> **EXERCISE DESCRIPTION**
Apart from the pictures, write out all the records exactly.

Content revision data:
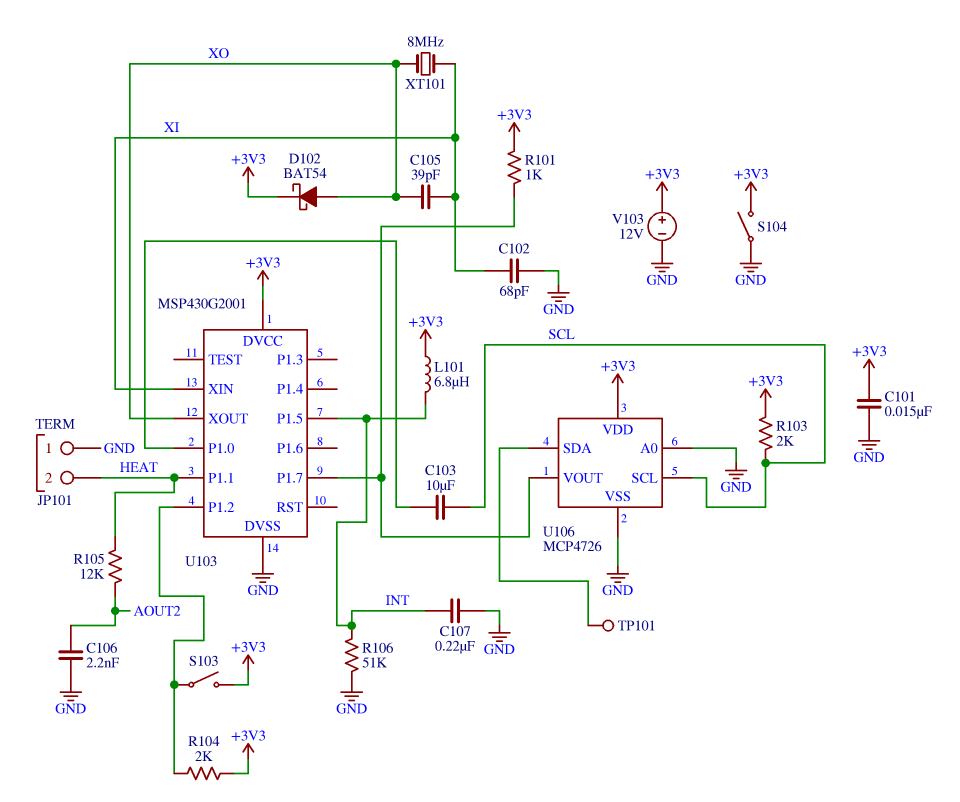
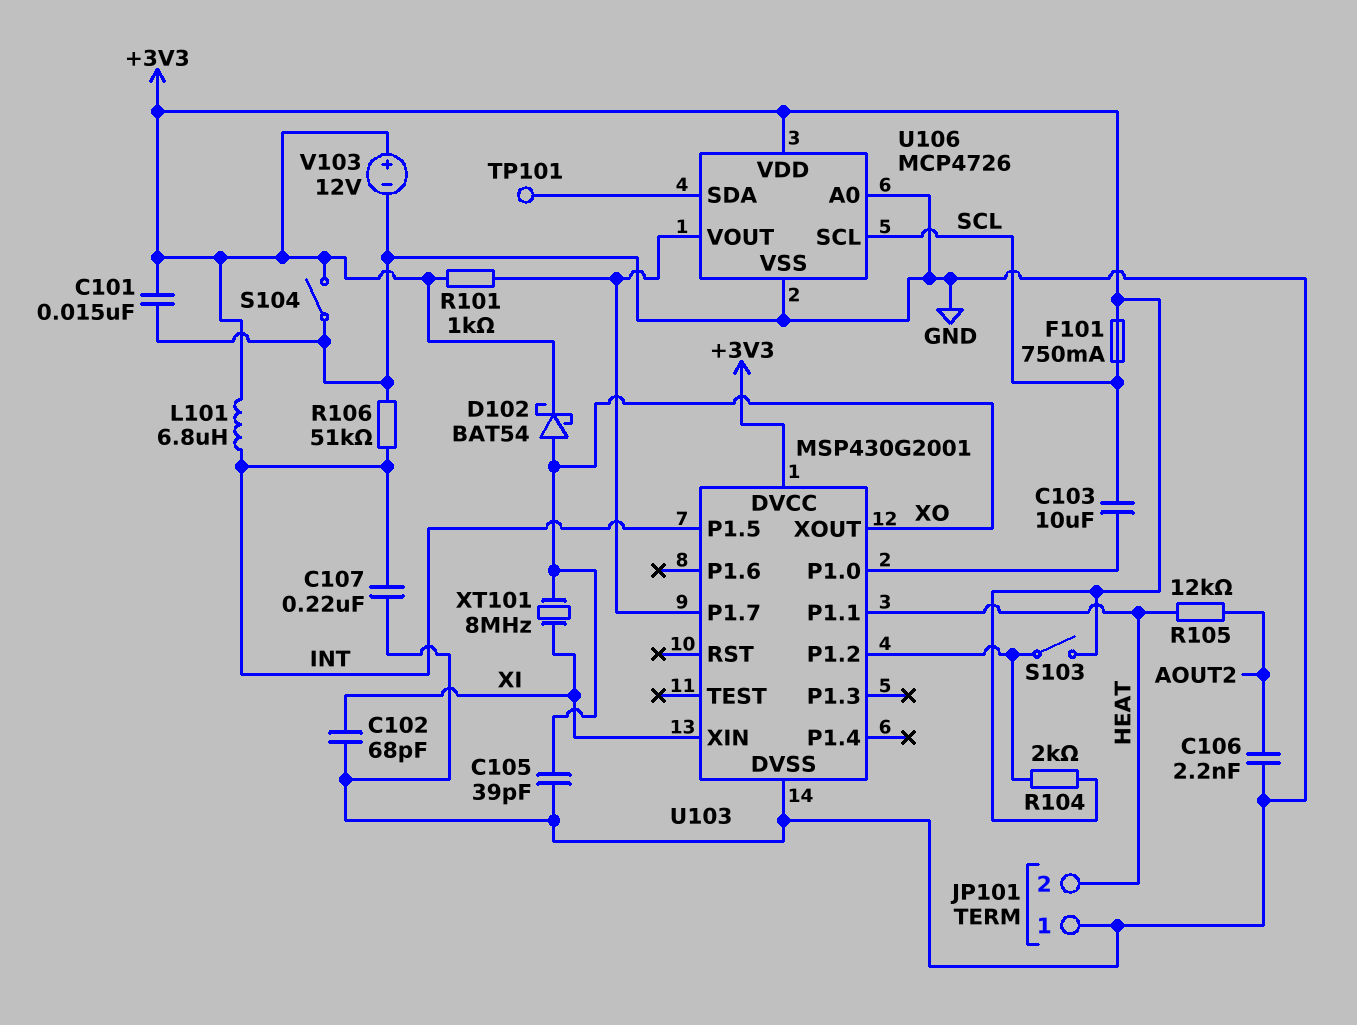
C105: 39pF (XI, XO) -> 39pF (GND, XO)
F101: none -> 750mA (+3V3, SCL)
R103: 2k (+3V3, SCL) -> none

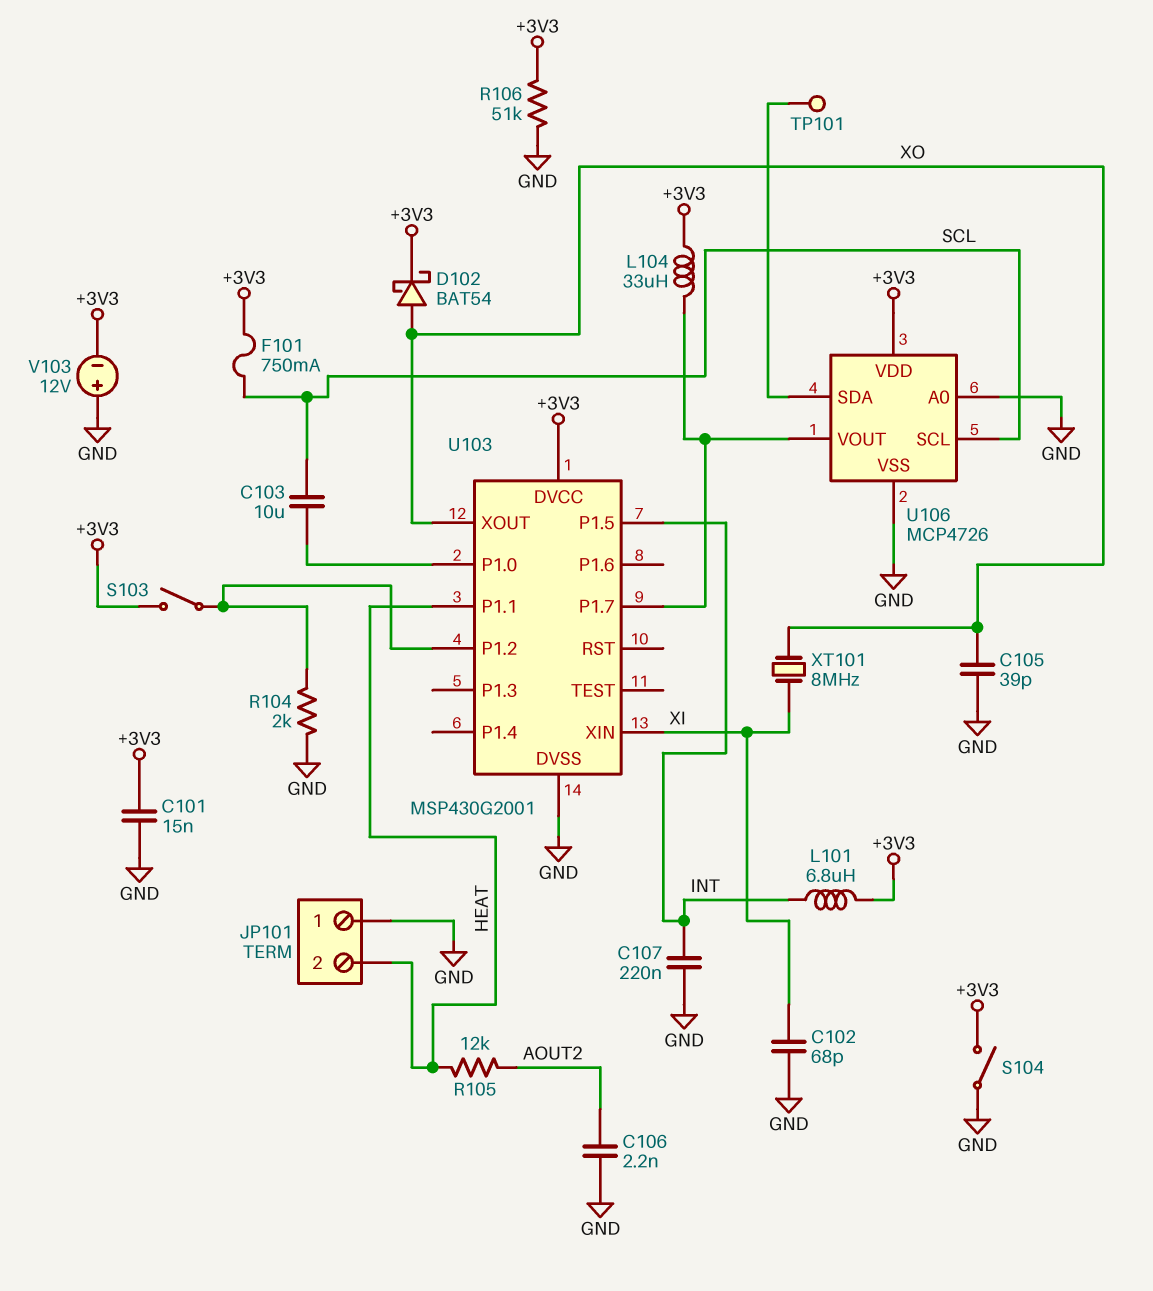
L104: none -> 33uH (+3V3, U103/P1.7)
R101: 1k (+3V3, U103/P1.7) -> none
R104: 2k (+3V3, U103/P1.2) -> 2k (GND, U103/P1.2)
R106: 51k (GND, INT) -> 51k (+3V3, GND)
V103: 12V (plus +3V3, minus GND) -> 12V (plus GND, minus +3V3)

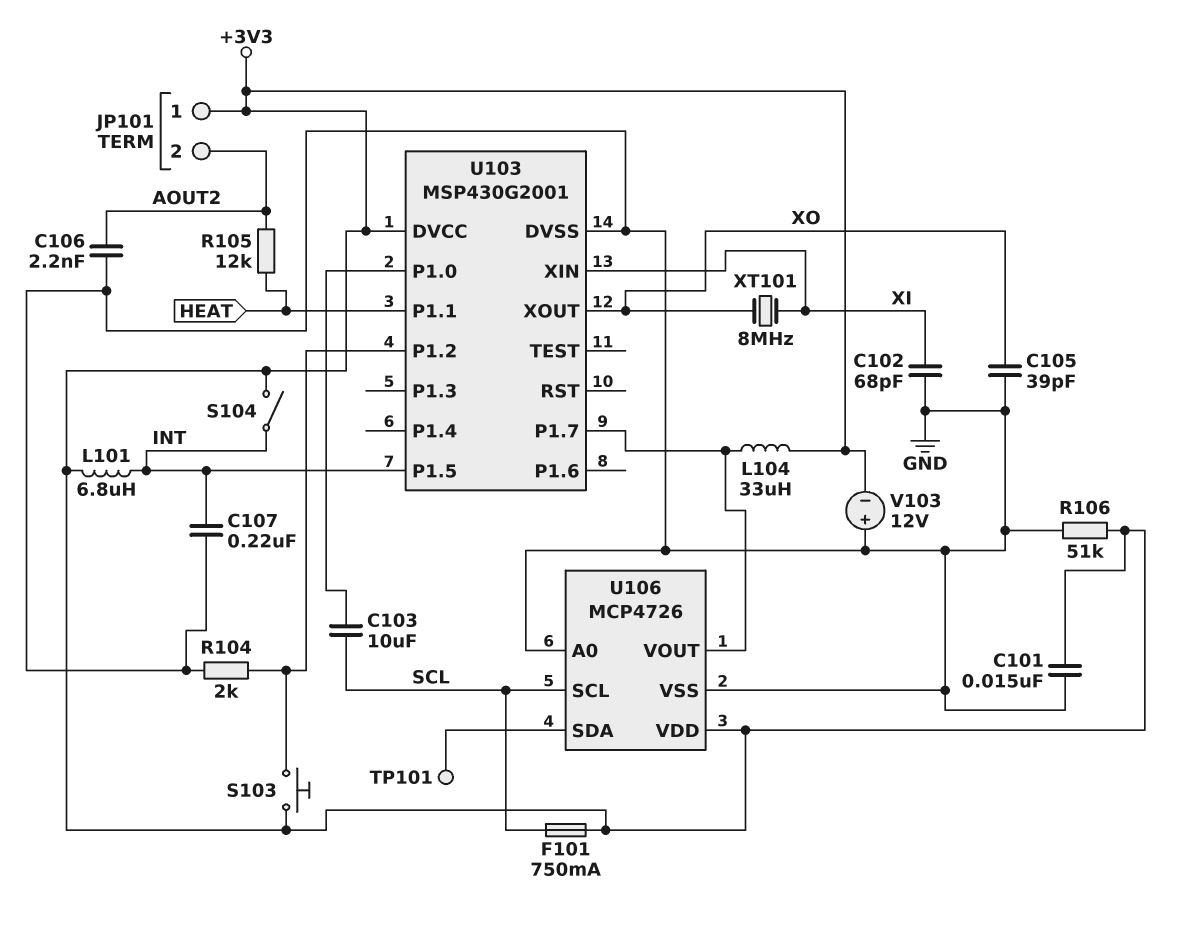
D102: schottky BAT54 (A XO, K +3V3) -> none
JP101 pin 1: GND -> +3V3
JP101 pin 2: HEAT -> AOUT2
S103: switch (+3V3, U103/P1.2) -> button (+3V3, U103/P1.2)
S104: switch (+3V3, GND) -> switch (+3V3, INT)

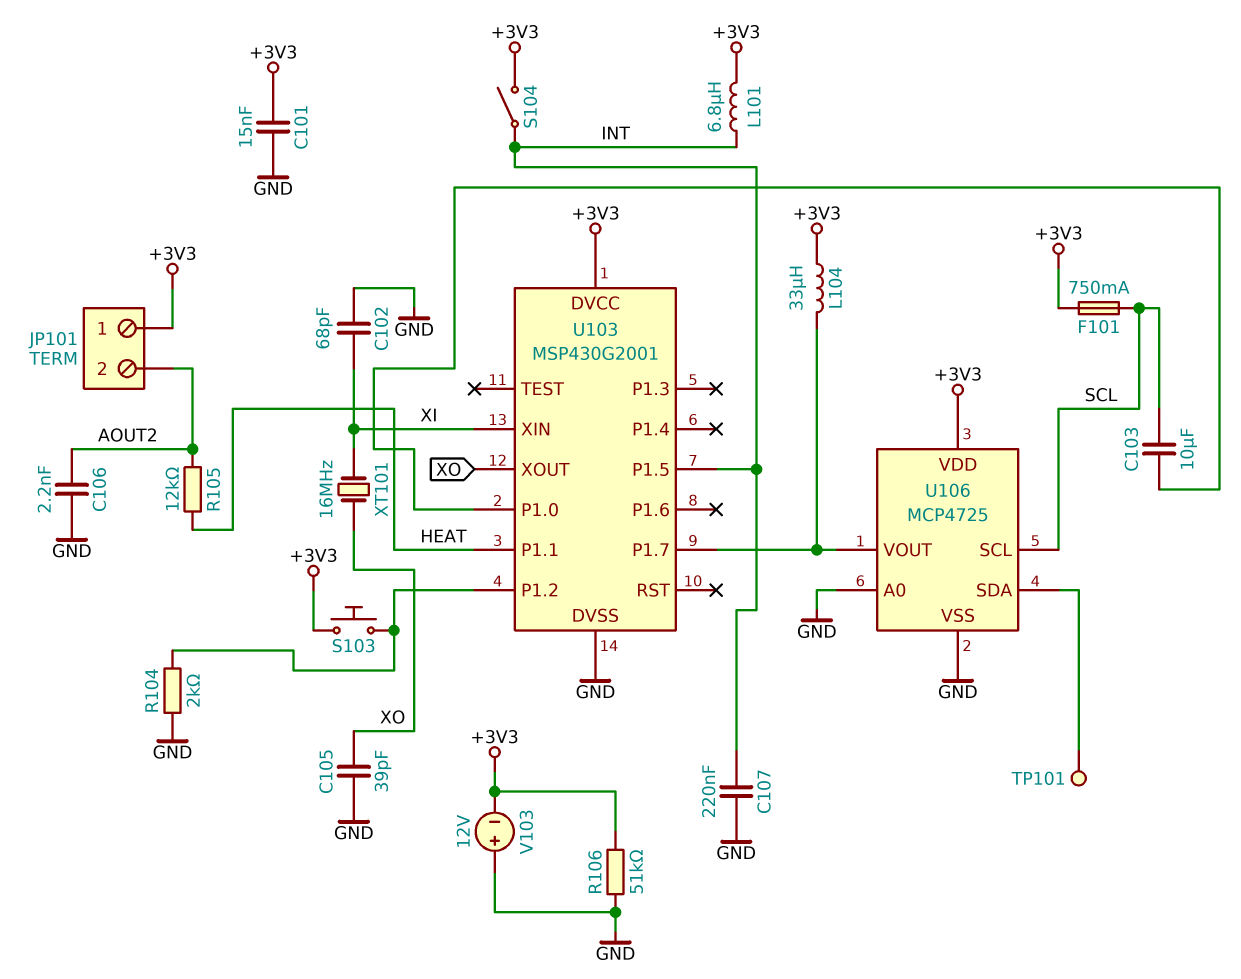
U106: MCP4726 -> MCP4725
XT101: 8MHz (XI, XO) -> 16MHz (XI, XO)

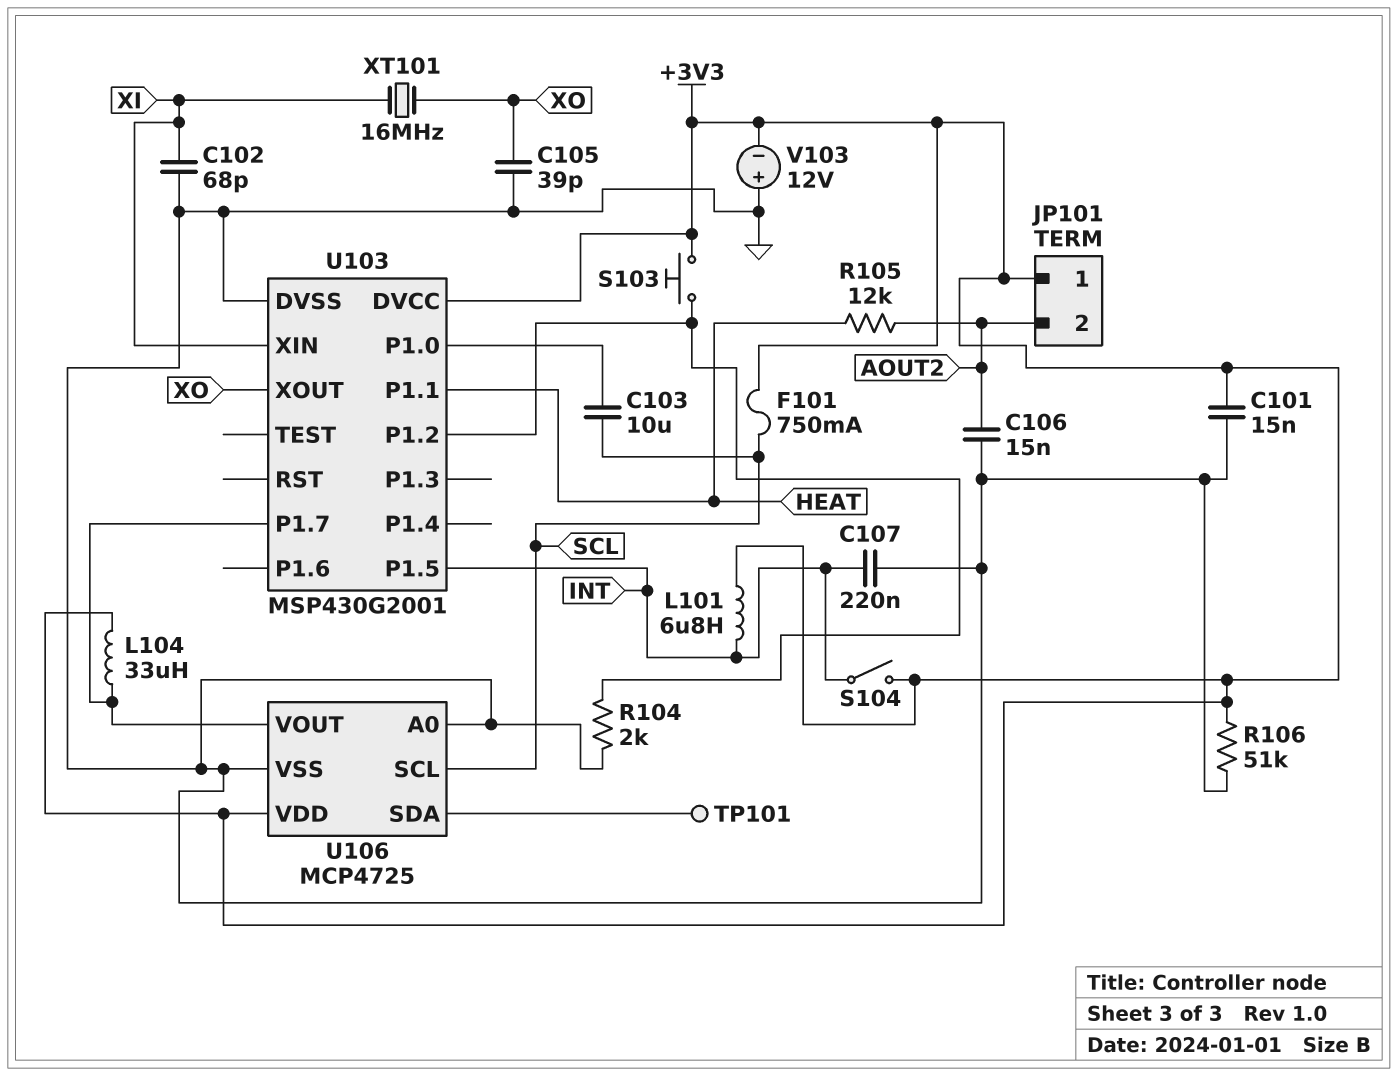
C106: 2.2nF (AOUT2, GND) -> 15nF (AOUT2, GND)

> **TASK RESULT**
C105: 39pF (XI, XO) -> 39pF (GND, XO)
F101: none -> 750mA (+3V3, SCL)
R103: 2k (+3V3, SCL) -> none

L104: none -> 33uH (+3V3, U103/P1.7)
R101: 1k (+3V3, U103/P1.7) -> none
R104: 2k (+3V3, U103/P1.2) -> 2k (GND, U103/P1.2)
R106: 51k (GND, INT) -> 51k (+3V3, GND)
V103: 12V (plus +3V3, minus GND) -> 12V (plus GND, minus +3V3)

D102: schottky BAT54 (A XO, K +3V3) -> none
JP101 pin 1: GND -> +3V3
JP101 pin 2: HEAT -> AOUT2
S103: switch (+3V3, U103/P1.2) -> button (+3V3, U103/P1.2)
S104: switch (+3V3, GND) -> switch (+3V3, INT)

U106: MCP4726 -> MCP4725
XT101: 8MHz (XI, XO) -> 16MHz (XI, XO)

C106: 2.2nF (AOUT2, GND) -> 15nF (AOUT2, GND)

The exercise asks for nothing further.